## WORK INSTRUCTIONS
Pictures excluded, copy word for word the lines from the one holding "green wallet: 2 -> 3" through the last line below.

[Scene difference descriptions]
============

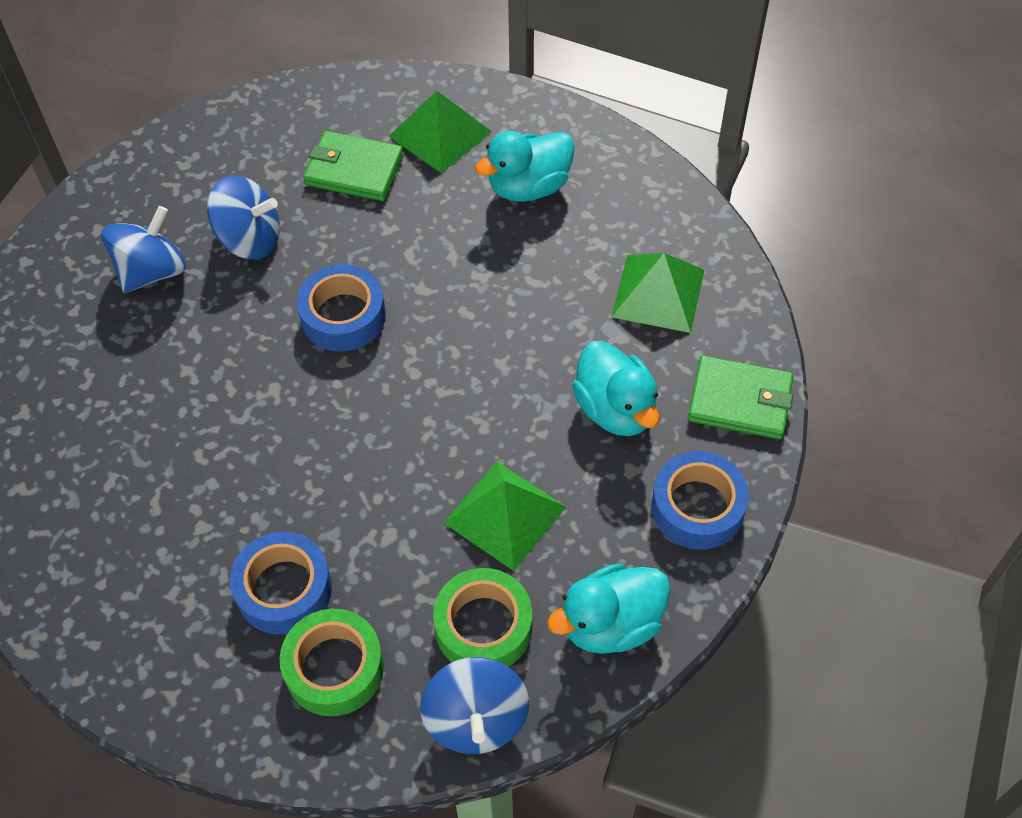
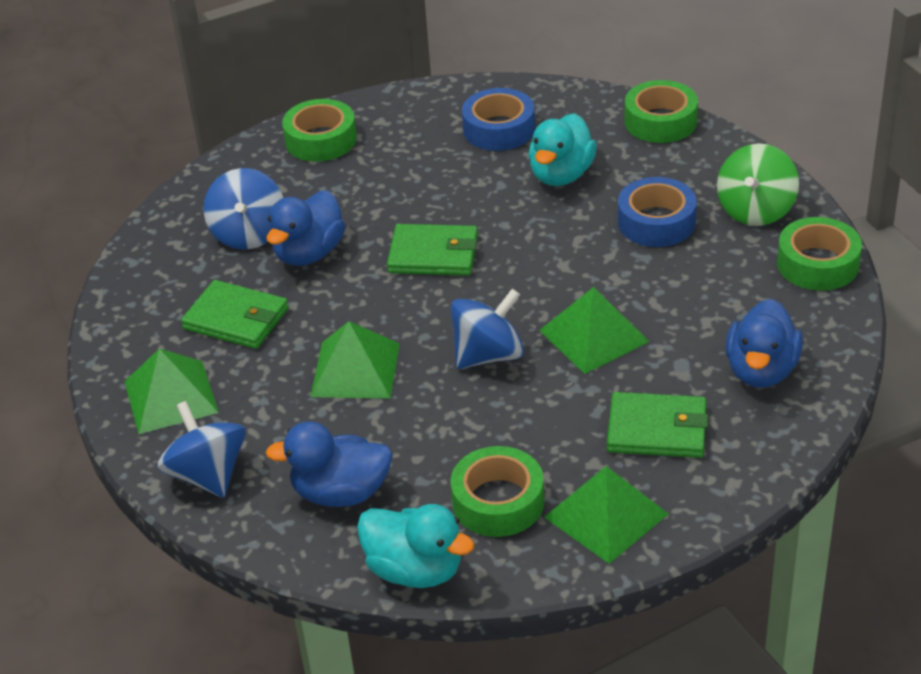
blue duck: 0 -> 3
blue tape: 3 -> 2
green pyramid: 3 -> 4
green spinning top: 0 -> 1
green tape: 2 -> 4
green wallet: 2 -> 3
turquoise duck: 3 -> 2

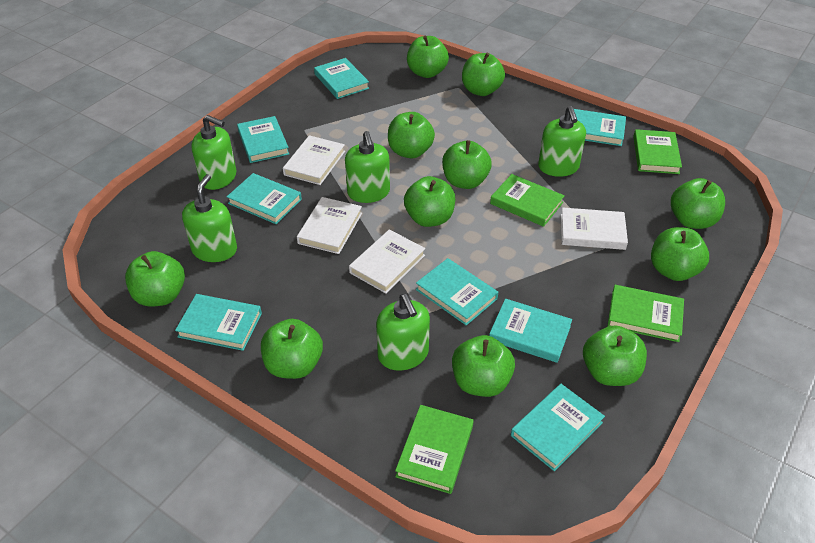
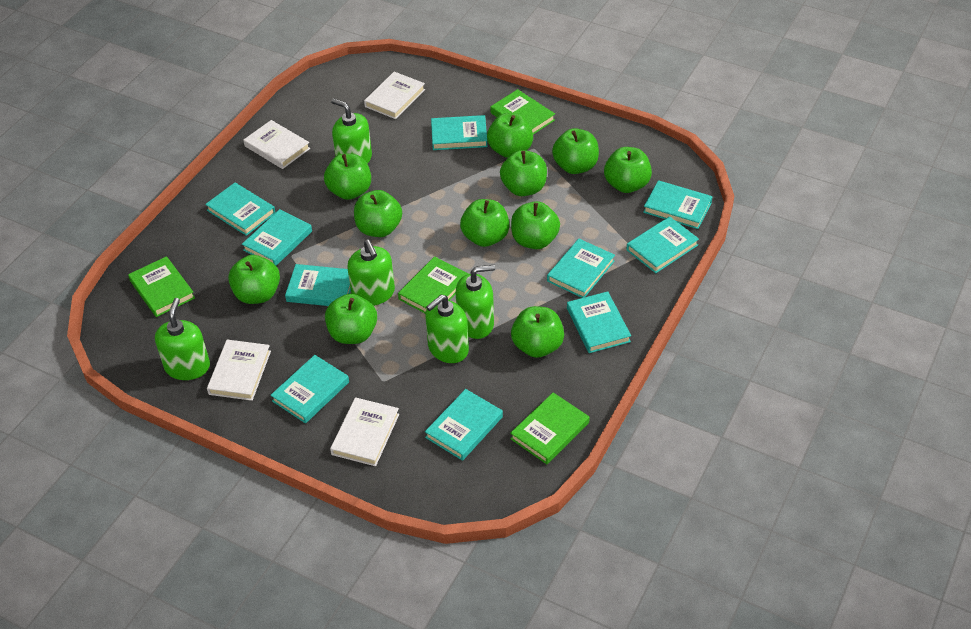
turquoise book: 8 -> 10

============

## SOLUTION FOR THIS TASK
green wallet: 2 -> 3
turquoise duck: 3 -> 2

turquoise book: 8 -> 10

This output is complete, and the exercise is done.